> [Exercise prompt]:
Going line by line through the records below, count those containing the word "AUDIO", then give only the count.

-- Opening Marker --

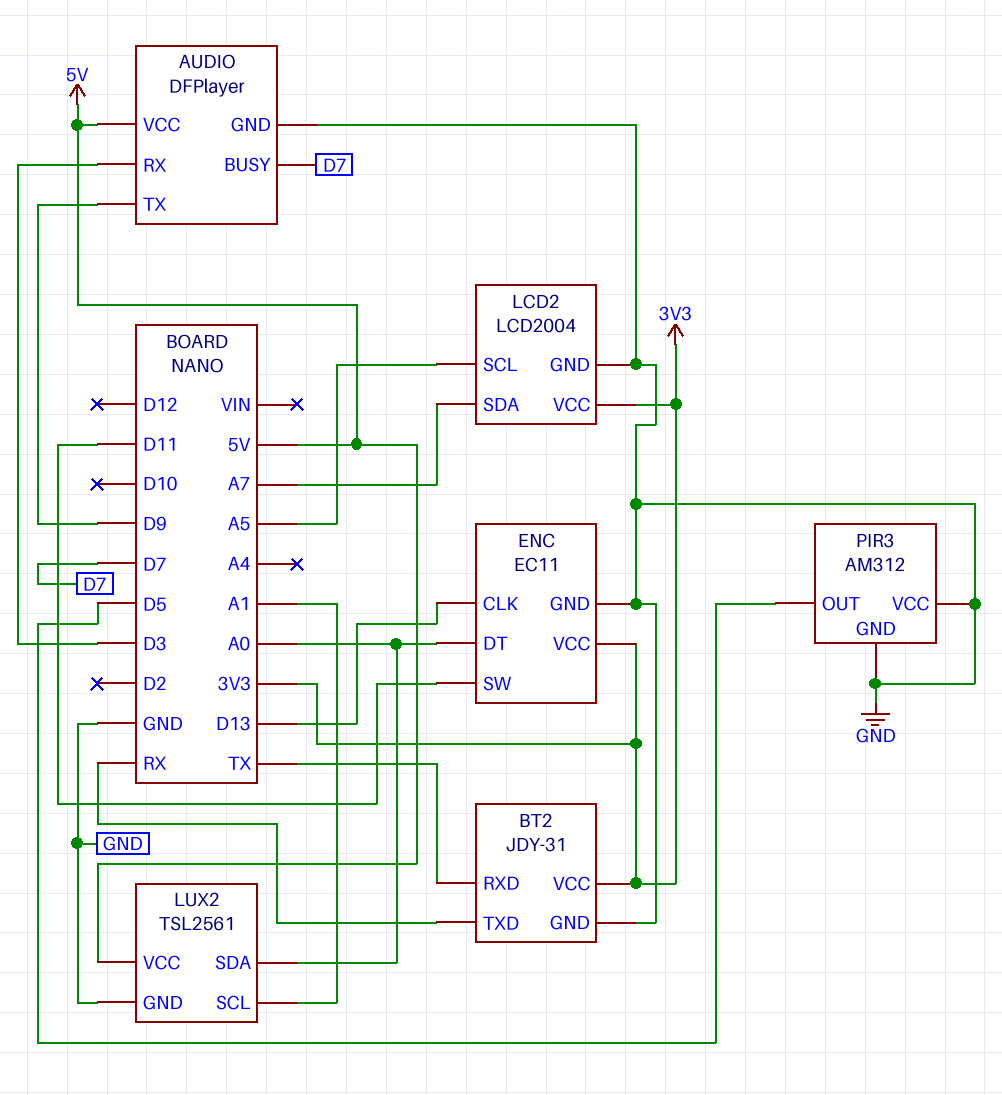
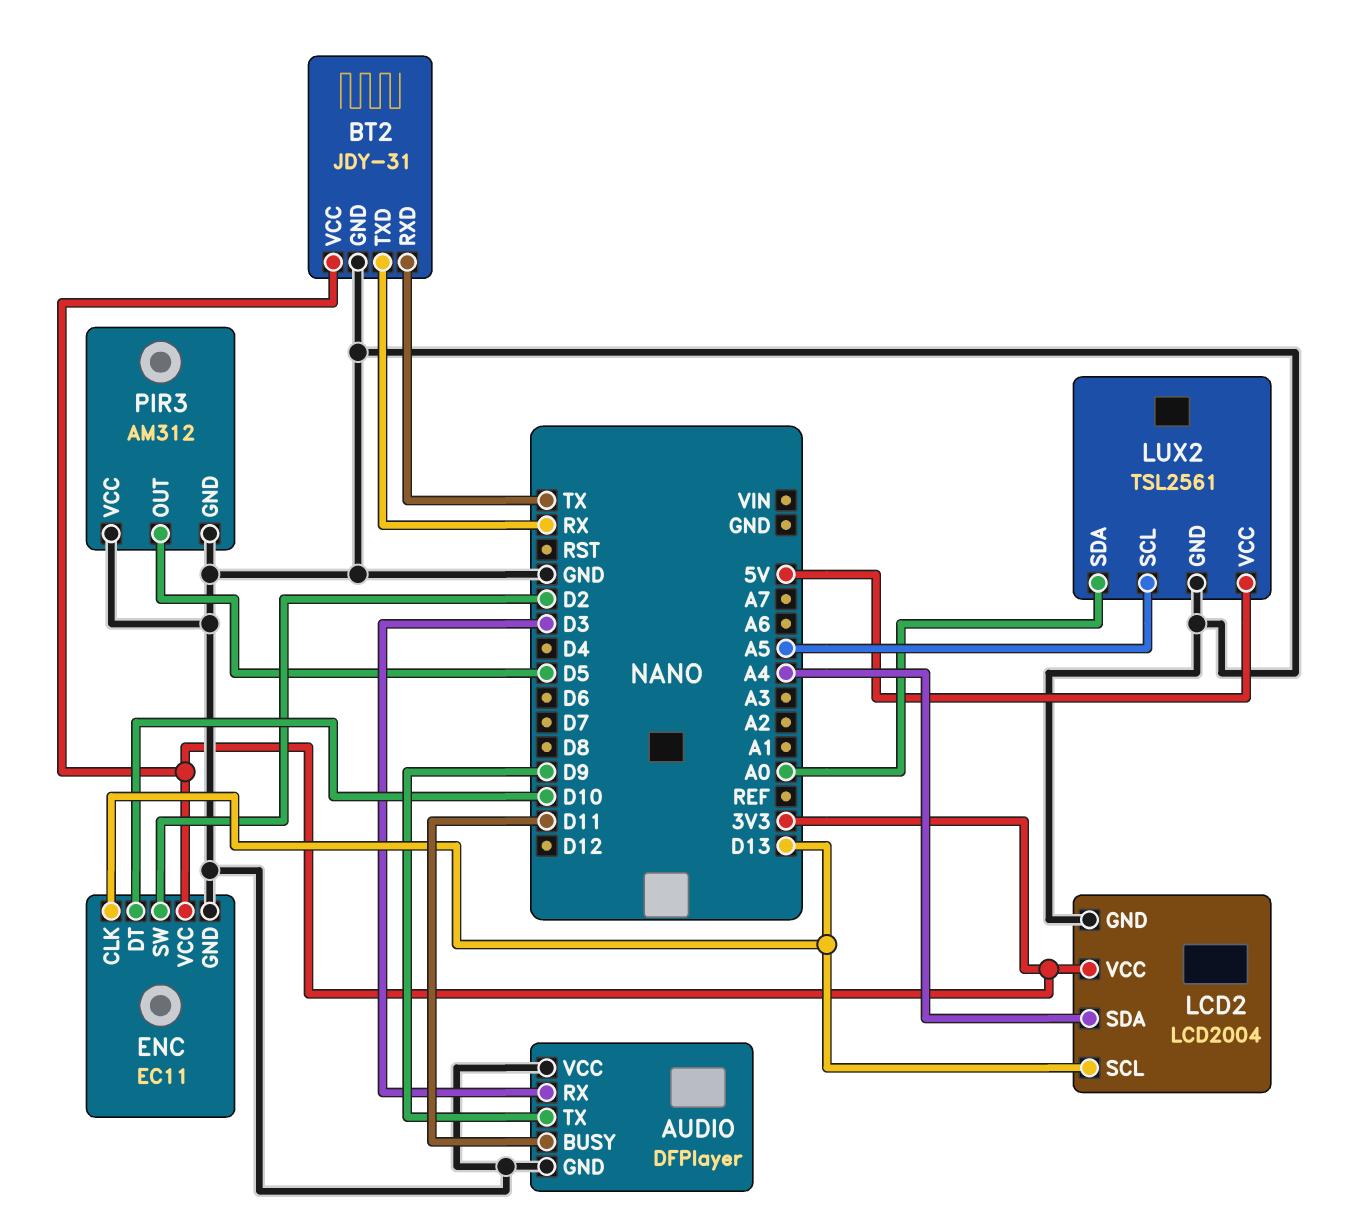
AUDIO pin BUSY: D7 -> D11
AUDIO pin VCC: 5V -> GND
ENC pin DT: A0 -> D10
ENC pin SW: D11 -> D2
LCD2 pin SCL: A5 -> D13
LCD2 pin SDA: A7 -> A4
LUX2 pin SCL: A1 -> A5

-- Closing Marker --

> [Solution to the exercise]:
2